━━━ RECORD SET ━━━
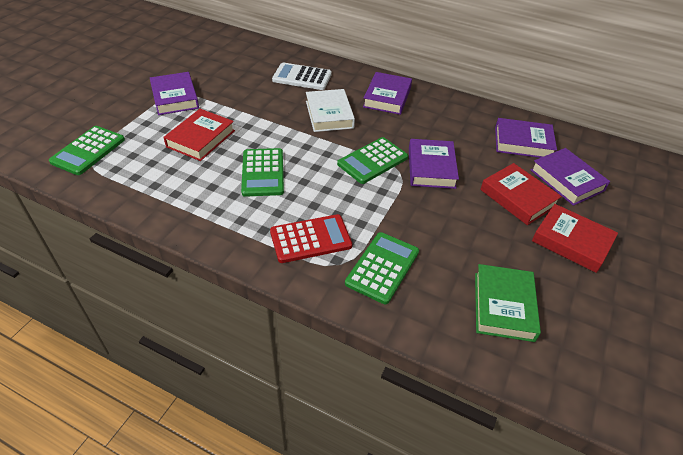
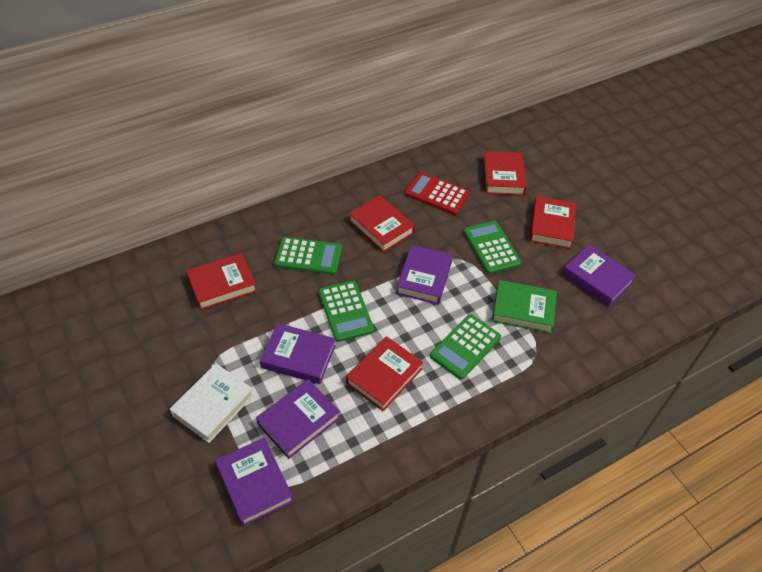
red book: 3 -> 5
white calculator: 1 -> 0

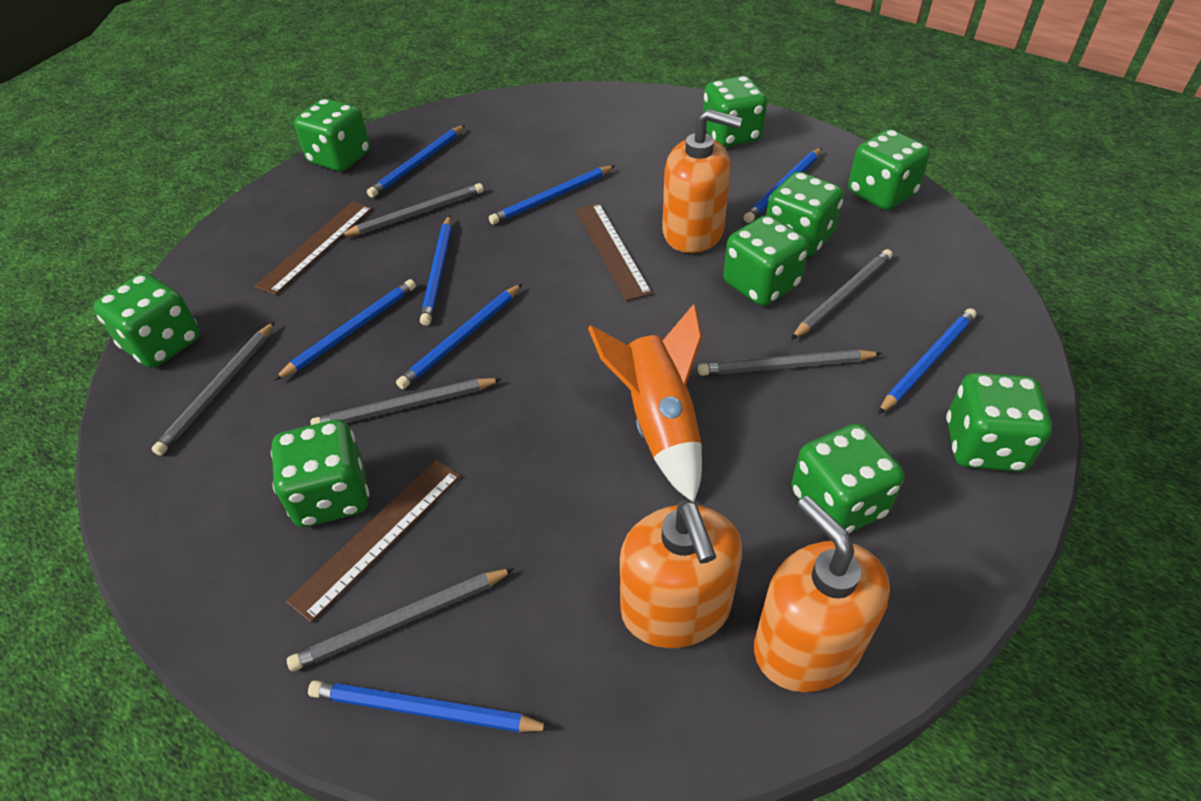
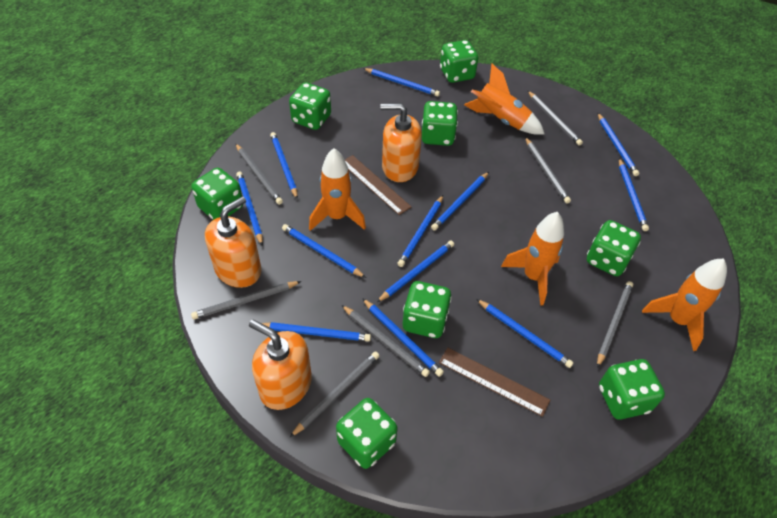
blue pencil: 8 -> 12
brown ruler: 3 -> 2
green dice: 9 -> 8
grey pencil: 6 -> 7
orange rocket: 1 -> 4

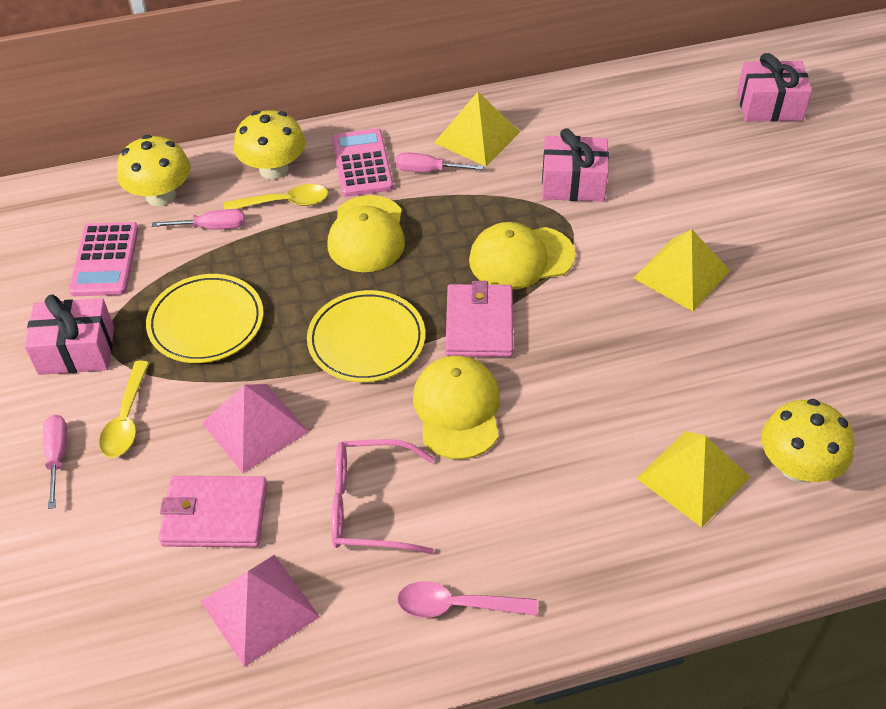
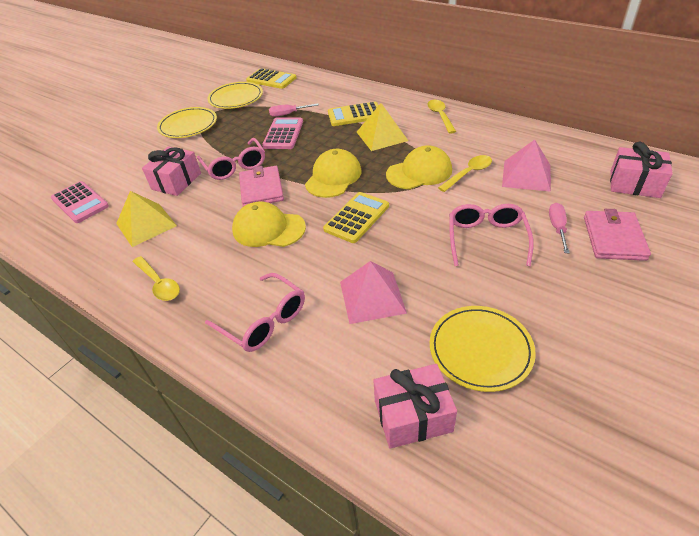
pink glasses: 1 -> 3
pink screwdriver: 3 -> 2
pink spoon: 1 -> 0
yellow calculator: 0 -> 3
yellow mushroom: 3 -> 0
yellow plate: 2 -> 3
yellow pyramid: 3 -> 2
yellow spoon: 2 -> 3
━━━
* **TASK REQUIREMENTS**
Count the lines in the entries above that include the string "yellow", then give only that figure.

* **RESPONSE TO THE TASK**
5